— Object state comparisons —
------------------------------------------------------------

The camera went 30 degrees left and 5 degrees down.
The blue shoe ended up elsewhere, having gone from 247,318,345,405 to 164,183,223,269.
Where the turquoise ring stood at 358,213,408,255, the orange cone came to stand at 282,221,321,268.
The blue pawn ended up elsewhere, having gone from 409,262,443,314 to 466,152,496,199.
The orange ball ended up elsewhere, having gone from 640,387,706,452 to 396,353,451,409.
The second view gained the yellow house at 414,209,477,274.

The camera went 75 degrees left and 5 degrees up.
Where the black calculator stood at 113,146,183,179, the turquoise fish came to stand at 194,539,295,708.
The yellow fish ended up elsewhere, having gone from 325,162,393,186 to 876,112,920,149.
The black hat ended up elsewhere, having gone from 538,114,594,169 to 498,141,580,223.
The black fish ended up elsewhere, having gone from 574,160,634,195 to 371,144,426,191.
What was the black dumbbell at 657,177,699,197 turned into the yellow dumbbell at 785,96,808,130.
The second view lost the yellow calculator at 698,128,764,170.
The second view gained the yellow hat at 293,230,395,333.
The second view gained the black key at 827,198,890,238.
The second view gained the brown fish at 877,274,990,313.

------------------------------------------------------------

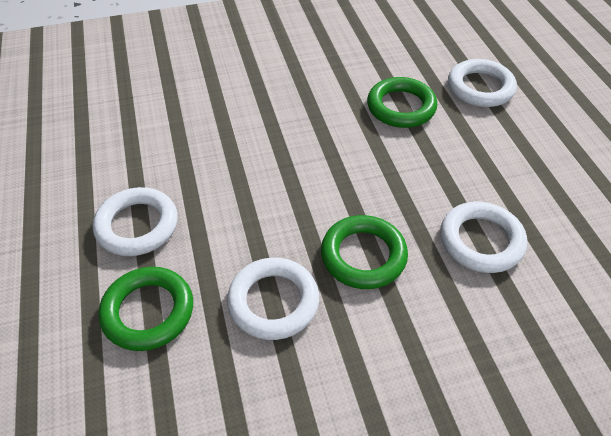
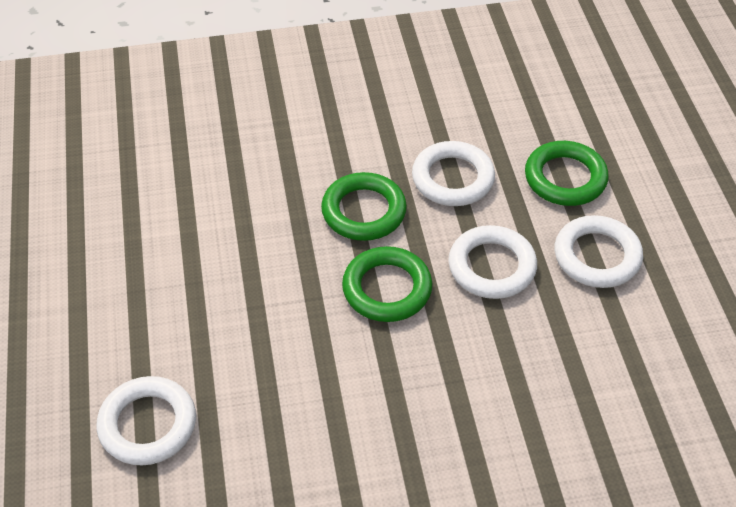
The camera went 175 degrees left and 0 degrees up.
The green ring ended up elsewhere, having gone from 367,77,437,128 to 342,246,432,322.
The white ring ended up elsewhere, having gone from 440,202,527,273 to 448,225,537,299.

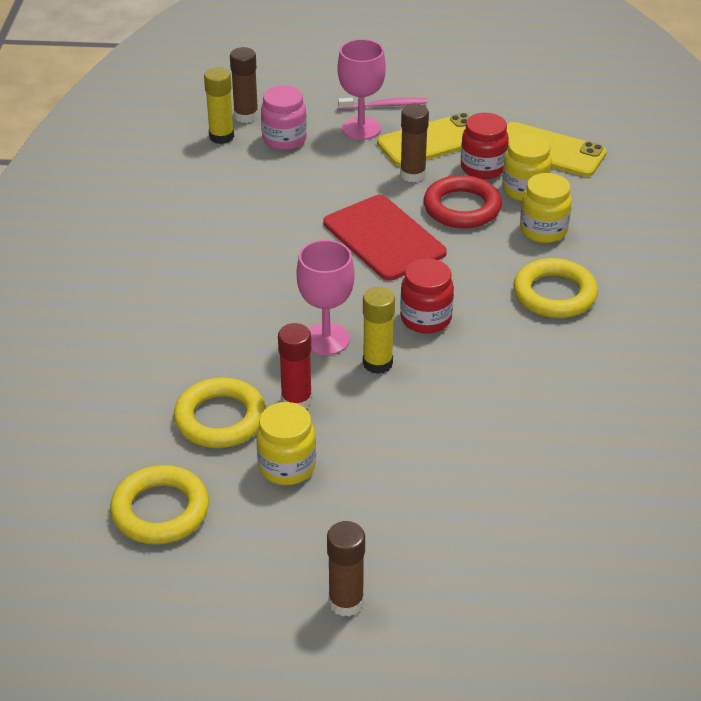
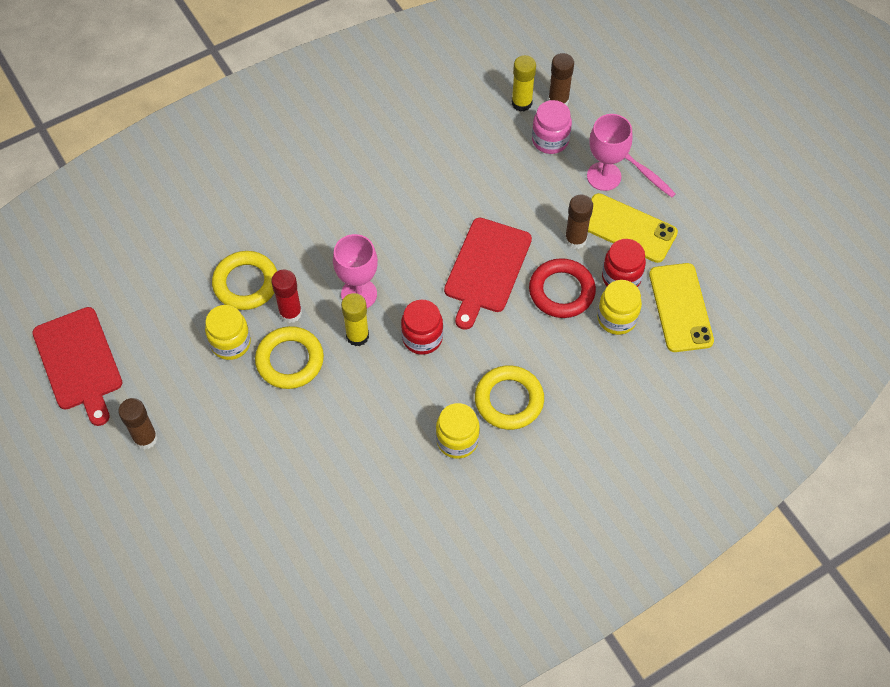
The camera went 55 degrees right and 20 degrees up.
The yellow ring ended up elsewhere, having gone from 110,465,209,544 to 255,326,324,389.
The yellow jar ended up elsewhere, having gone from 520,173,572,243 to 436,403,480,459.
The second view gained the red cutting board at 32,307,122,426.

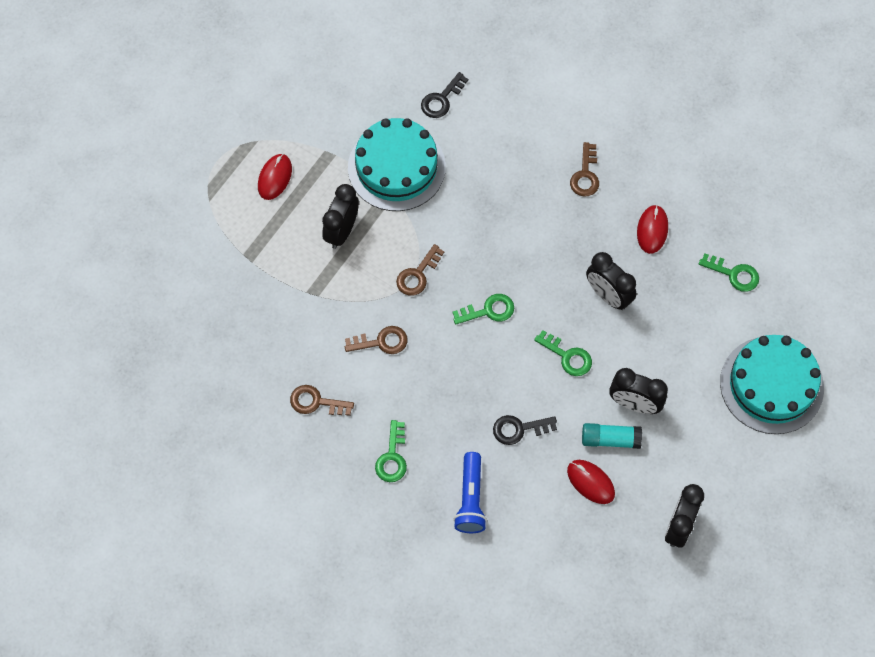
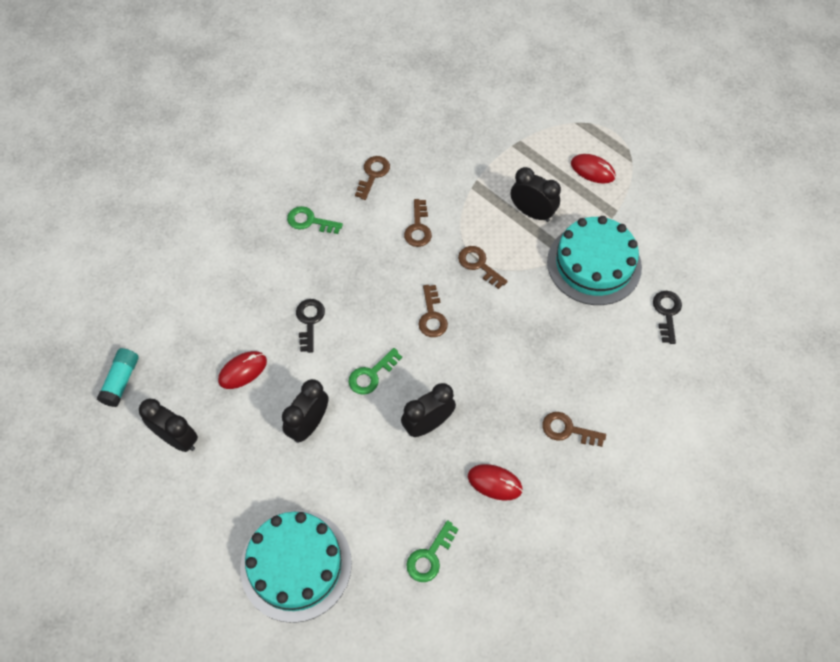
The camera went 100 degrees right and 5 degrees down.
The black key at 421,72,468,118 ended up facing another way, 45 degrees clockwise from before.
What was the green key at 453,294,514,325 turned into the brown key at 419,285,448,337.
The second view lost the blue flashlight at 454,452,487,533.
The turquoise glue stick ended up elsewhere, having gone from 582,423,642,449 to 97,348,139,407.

------------------------------------------------------------

— ASSIGNMENT —
One stretch of the lines above is wanted, from the line that contains "The camera went 30" through the line that contains "The orange ball". Output it exactly.

— RESPONSE AREA —
The camera went 30 degrees left and 5 degrees down.
The blue shoe ended up elsewhere, having gone from 247,318,345,405 to 164,183,223,269.
Where the turquoise ring stood at 358,213,408,255, the orange cone came to stand at 282,221,321,268.
The blue pawn ended up elsewhere, having gone from 409,262,443,314 to 466,152,496,199.
The orange ball ended up elsewhere, having gone from 640,387,706,452 to 396,353,451,409.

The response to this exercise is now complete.